• [Work order]: Wherever a line in the material contains the word "turquoise", copy that line.
- Opening Delimiter -
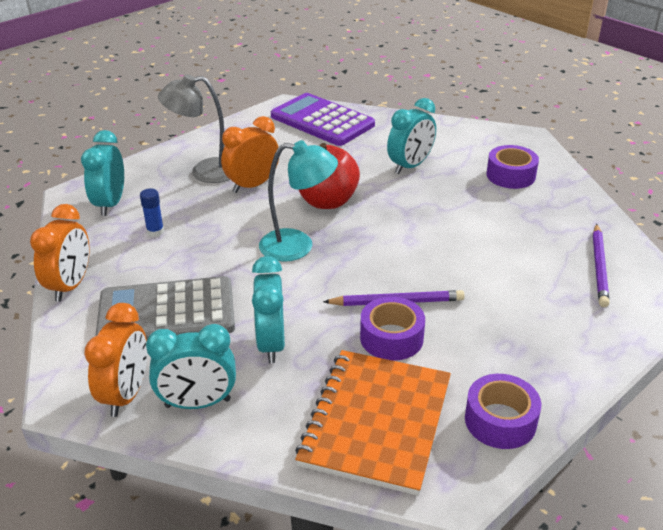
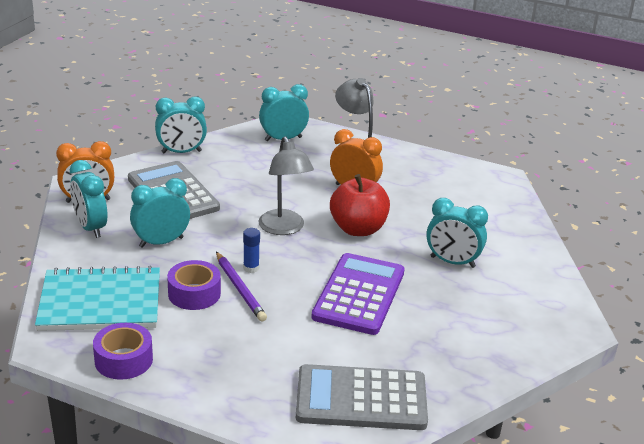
camera: 65 degrees right, 5 degrees down
(70, 286) = (181, 152): orange clock -> turquoise clock
(155, 232) = (261, 165): blue glue stick -> blue glue stick (251, 268)
(298, 246) = (284, 228): turquoise lamp -> grey lamp
(322, 121) = (491, 200): purple calculator -> purple calculator (359, 294)
(376, 422) = (100, 302): orange notebook -> turquoise notebook
(510, 175) = (487, 325): purple tape -> none
(599, 267) = (361, 399): purple pencil -> grey calculator

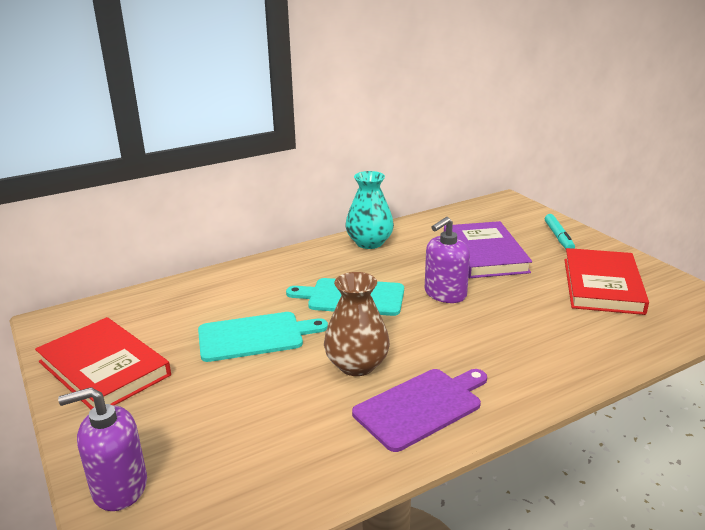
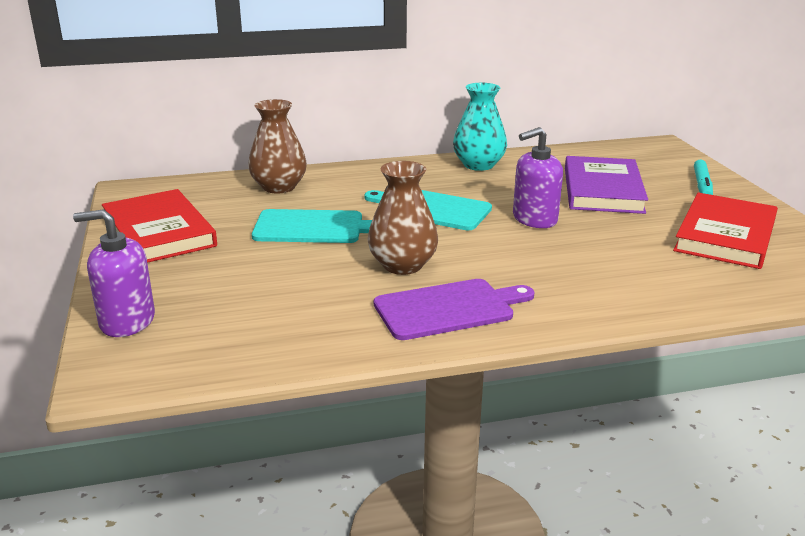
camera: 15 degrees right, 0 degrees up
(200, 295) = (279, 187): none -> brown vase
- Closing Delimiter -
• [Written solution]:
(70, 286) = (181, 152): orange clock -> turquoise clock
(298, 246) = (284, 228): turquoise lamp -> grey lamp
(376, 422) = (100, 302): orange notebook -> turquoise notebook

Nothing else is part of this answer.